• [Task description] For the full listing below, write out each entry exactly and exclude the images.

• [Task input]
= = = = =

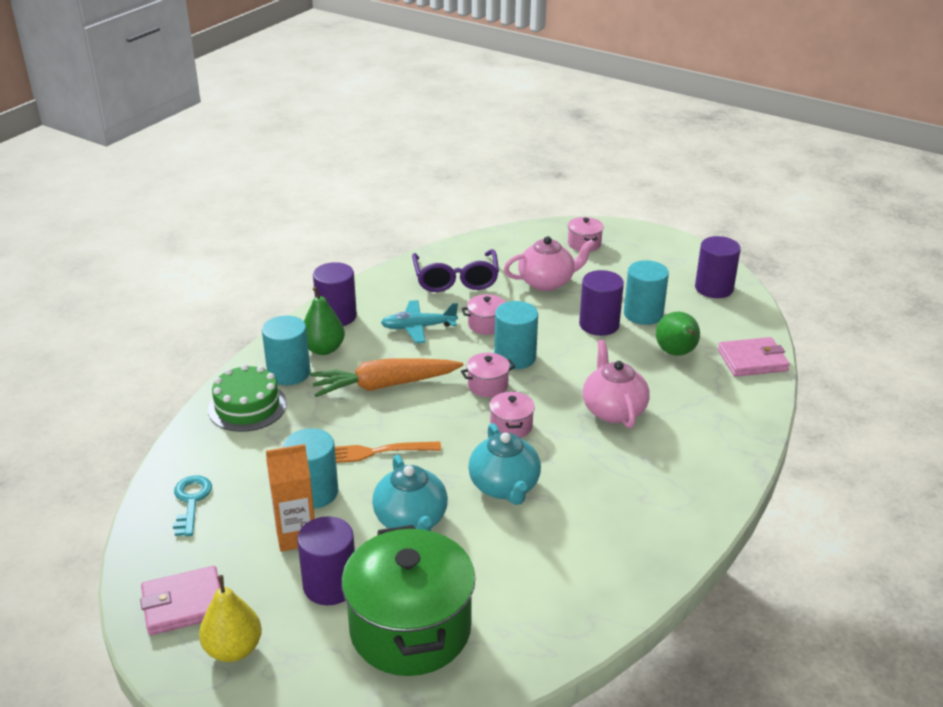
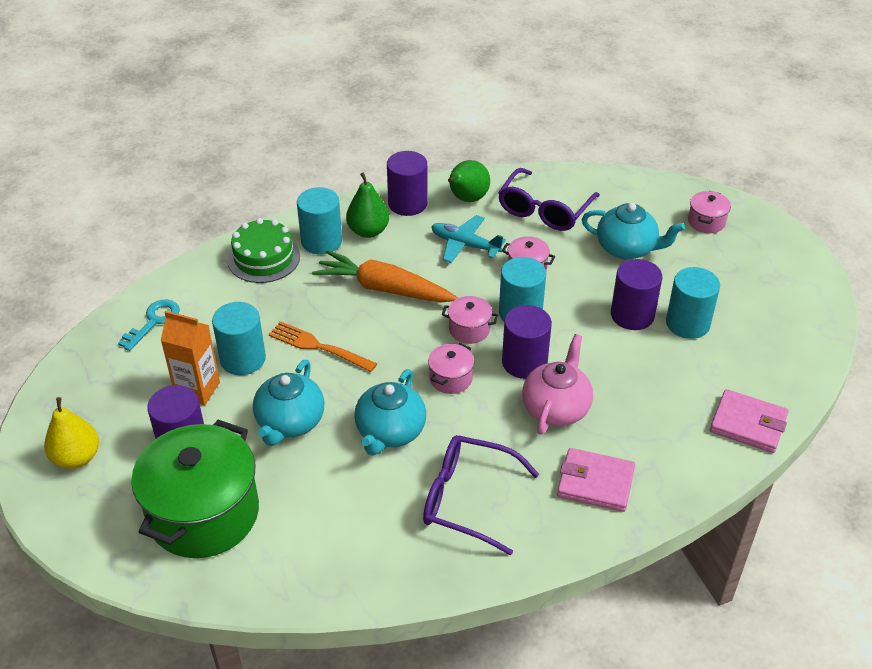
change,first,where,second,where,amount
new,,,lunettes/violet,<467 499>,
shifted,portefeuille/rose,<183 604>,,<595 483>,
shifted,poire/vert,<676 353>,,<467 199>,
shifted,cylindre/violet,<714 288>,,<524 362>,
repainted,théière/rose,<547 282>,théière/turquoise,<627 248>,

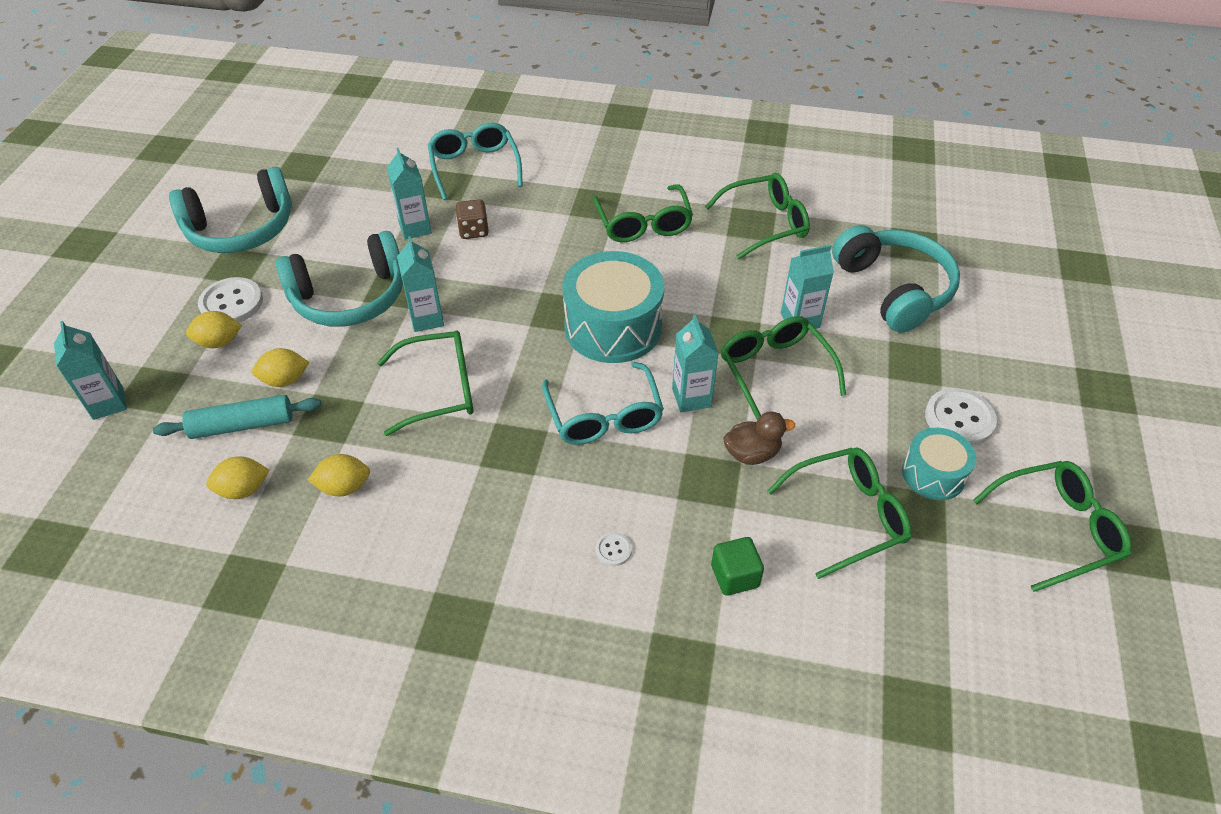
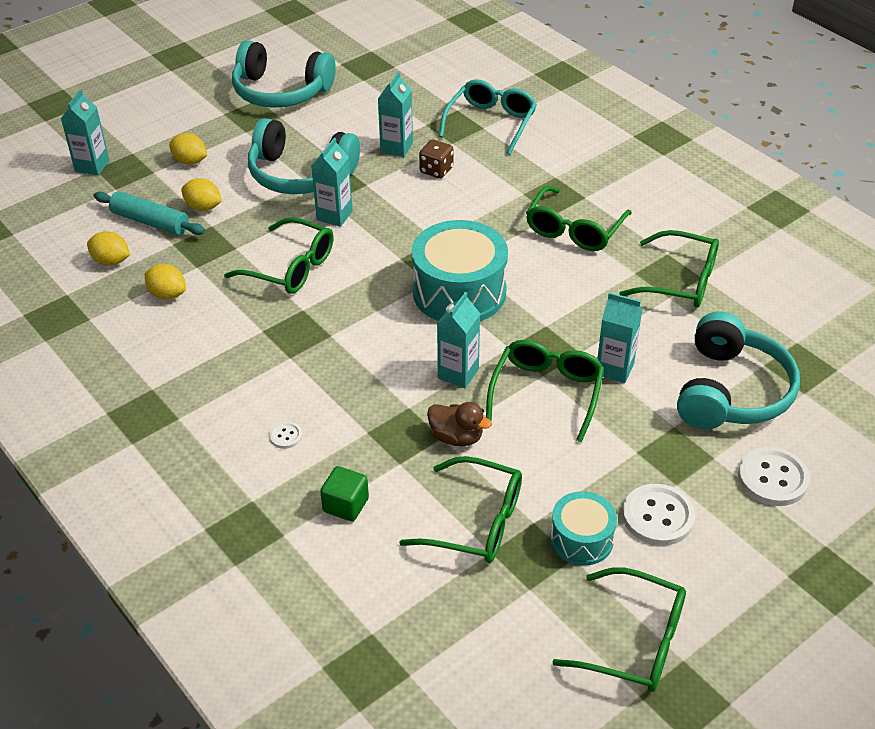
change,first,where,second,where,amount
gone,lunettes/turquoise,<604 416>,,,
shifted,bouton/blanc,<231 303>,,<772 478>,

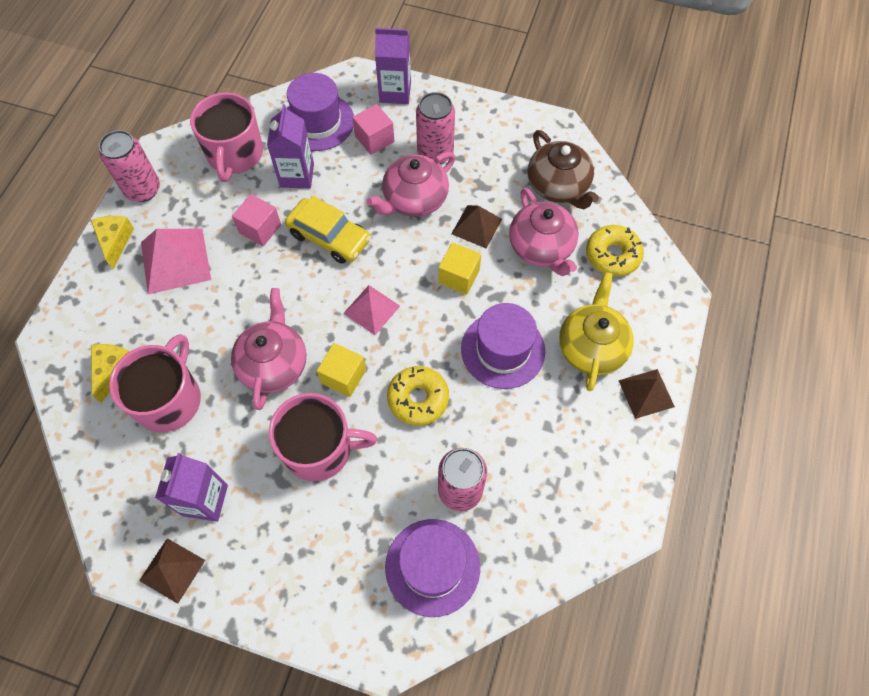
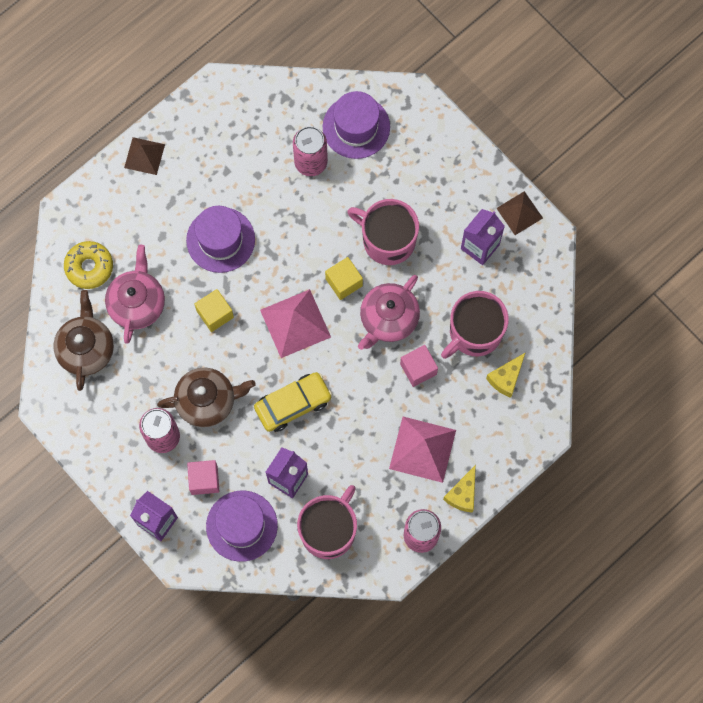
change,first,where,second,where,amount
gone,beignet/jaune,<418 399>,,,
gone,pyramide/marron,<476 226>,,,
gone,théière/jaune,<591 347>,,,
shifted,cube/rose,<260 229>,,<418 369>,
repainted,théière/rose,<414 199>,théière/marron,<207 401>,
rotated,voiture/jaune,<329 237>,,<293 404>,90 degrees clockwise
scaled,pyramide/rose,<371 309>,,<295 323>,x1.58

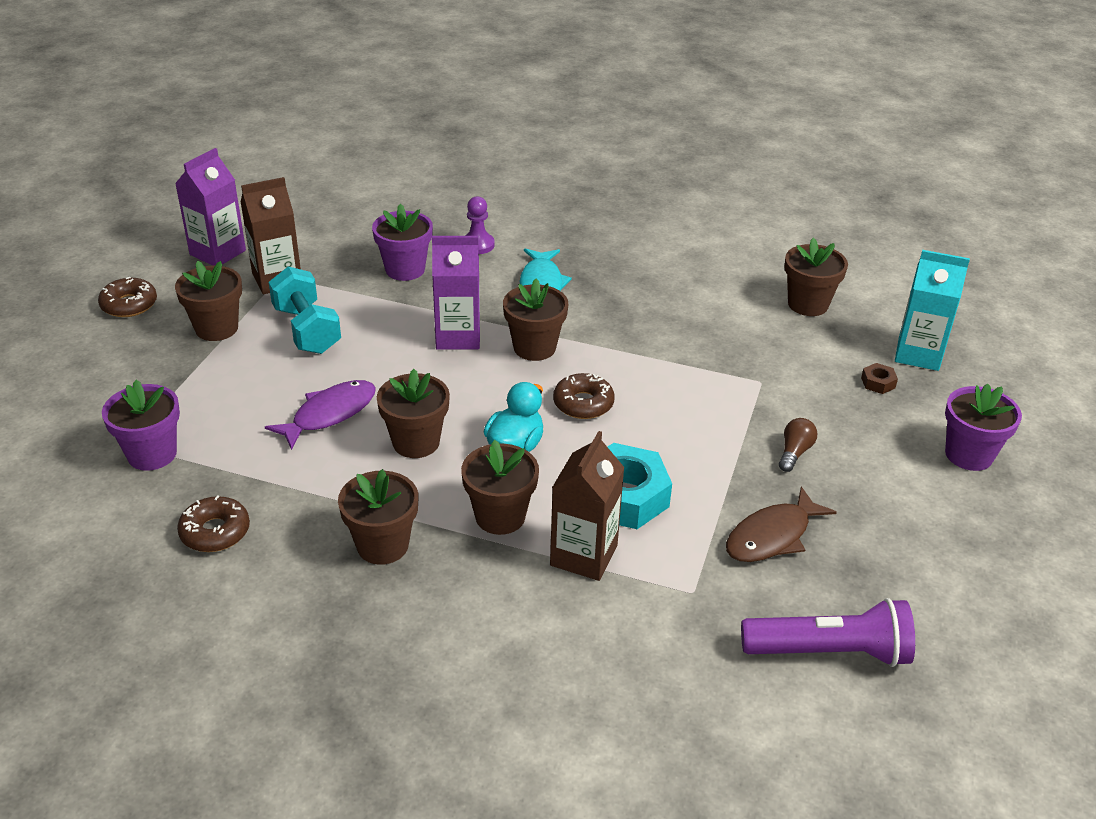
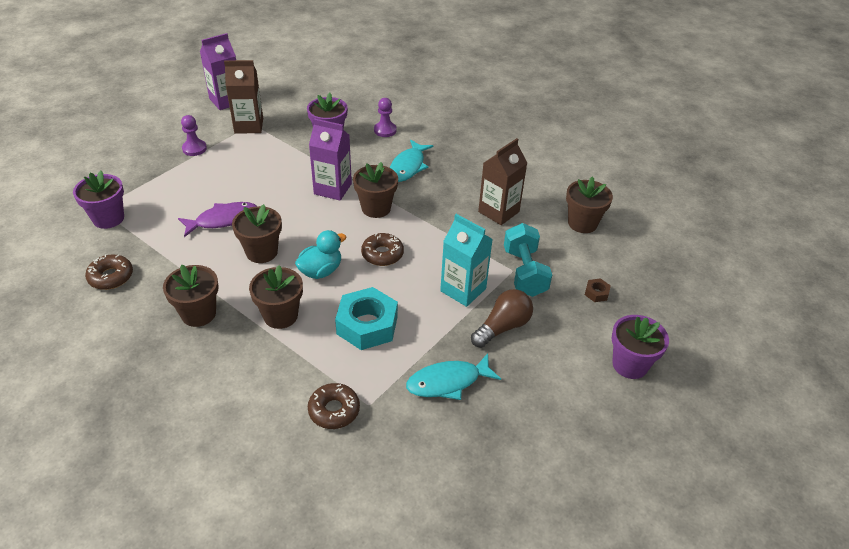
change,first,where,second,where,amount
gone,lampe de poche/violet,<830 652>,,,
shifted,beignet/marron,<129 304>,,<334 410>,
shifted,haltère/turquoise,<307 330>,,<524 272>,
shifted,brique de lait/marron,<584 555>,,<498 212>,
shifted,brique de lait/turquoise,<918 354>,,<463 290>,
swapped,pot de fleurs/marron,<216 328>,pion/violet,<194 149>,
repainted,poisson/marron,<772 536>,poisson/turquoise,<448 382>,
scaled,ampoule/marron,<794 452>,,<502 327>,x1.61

= = = = =

• [Result of this exercise]
change,first,where,second,where,amount
new,,,lunettes/violet,<467 499>,
shifted,portefeuille/rose,<183 604>,,<595 483>,
shifted,poire/vert,<676 353>,,<467 199>,
shifted,cylindre/violet,<714 288>,,<524 362>,
repainted,théière/rose,<547 282>,théière/turquoise,<627 248>,

change,first,where,second,where,amount
gone,lunettes/turquoise,<604 416>,,,
shifted,bouton/blanc,<231 303>,,<772 478>,

change,first,where,second,where,amount
gone,beignet/jaune,<418 399>,,,
gone,pyramide/marron,<476 226>,,,
gone,théière/jaune,<591 347>,,,
shifted,cube/rose,<260 229>,,<418 369>,
repainted,théière/rose,<414 199>,théière/marron,<207 401>,
rotated,voiture/jaune,<329 237>,,<293 404>,90 degrees clockwise
scaled,pyramide/rose,<371 309>,,<295 323>,x1.58

change,first,where,second,where,amount
gone,lampe de poche/violet,<830 652>,,,
shifted,beignet/marron,<129 304>,,<334 410>,
shifted,haltère/turquoise,<307 330>,,<524 272>,
shifted,brique de lait/marron,<584 555>,,<498 212>,
shifted,brique de lait/turquoise,<918 354>,,<463 290>,
swapped,pot de fleurs/marron,<216 328>,pion/violet,<194 149>,
repainted,poisson/marron,<772 536>,poisson/turquoise,<448 382>,
scaled,ampoule/marron,<794 452>,,<502 327>,x1.61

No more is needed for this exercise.